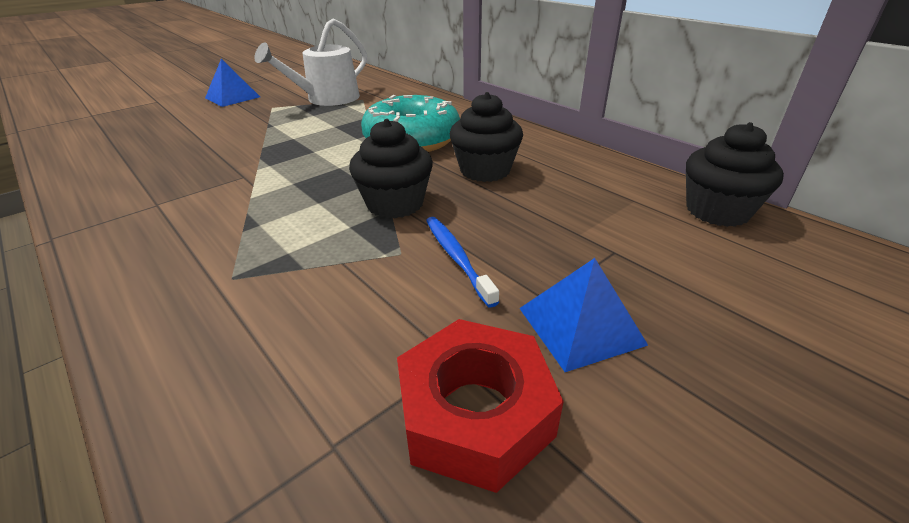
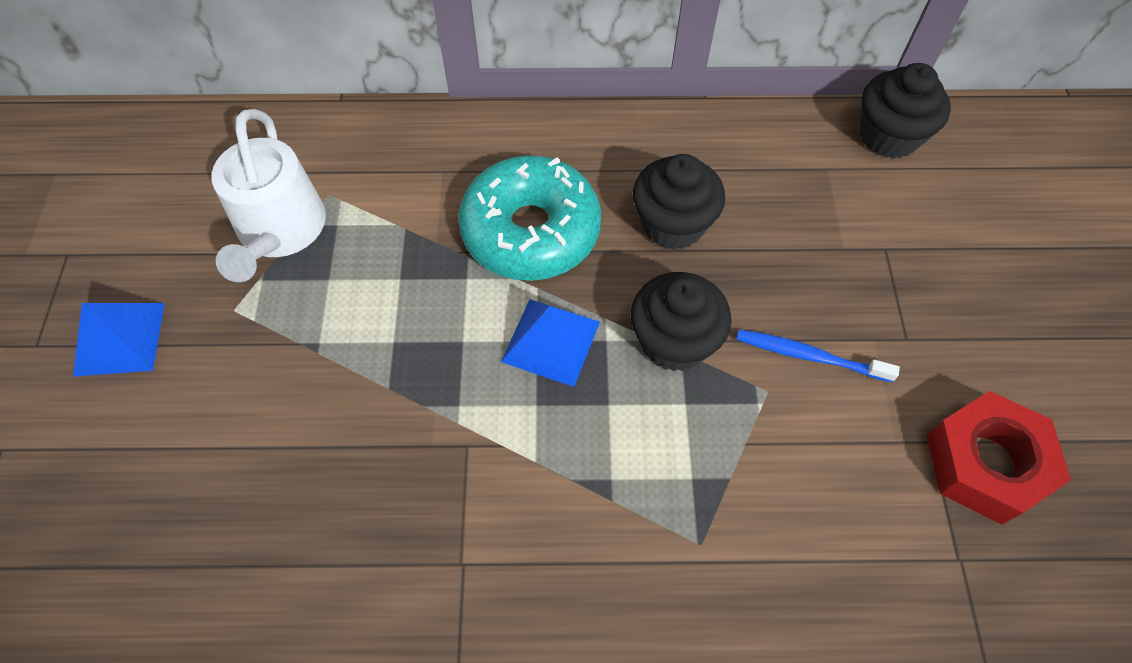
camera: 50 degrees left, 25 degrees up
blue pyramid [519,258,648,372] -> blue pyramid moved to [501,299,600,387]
* * *
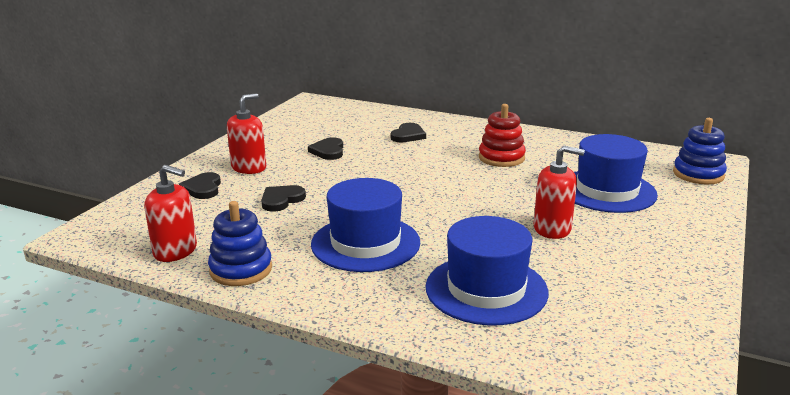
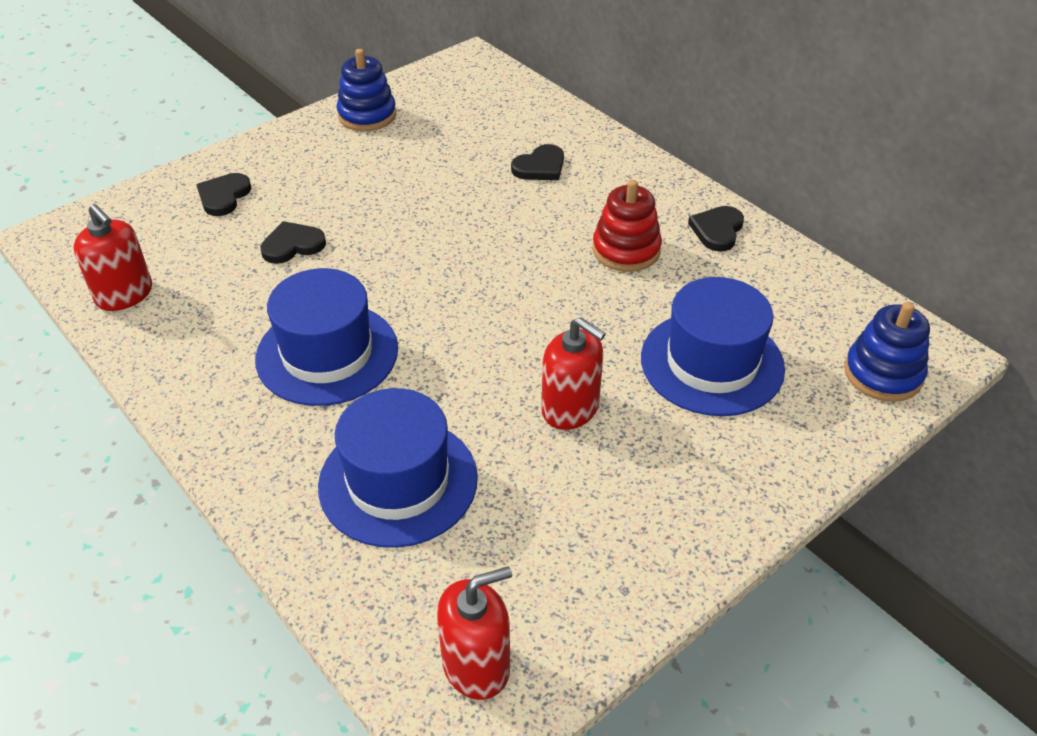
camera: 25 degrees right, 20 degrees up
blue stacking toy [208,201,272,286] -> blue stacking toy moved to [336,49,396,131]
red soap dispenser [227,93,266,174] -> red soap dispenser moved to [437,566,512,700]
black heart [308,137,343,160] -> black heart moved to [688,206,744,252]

> [Task instructions]:
Set down only the lines above that fall between the line holding "camera: 25 degrees right, 20 degrees up" and the line holding "black heart [308,137,343,160]", inclusive, keeping each exact.

> [Solution for this exercise]:
camera: 25 degrees right, 20 degrees up
blue stacking toy [208,201,272,286] -> blue stacking toy moved to [336,49,396,131]
red soap dispenser [227,93,266,174] -> red soap dispenser moved to [437,566,512,700]
black heart [308,137,343,160] -> black heart moved to [688,206,744,252]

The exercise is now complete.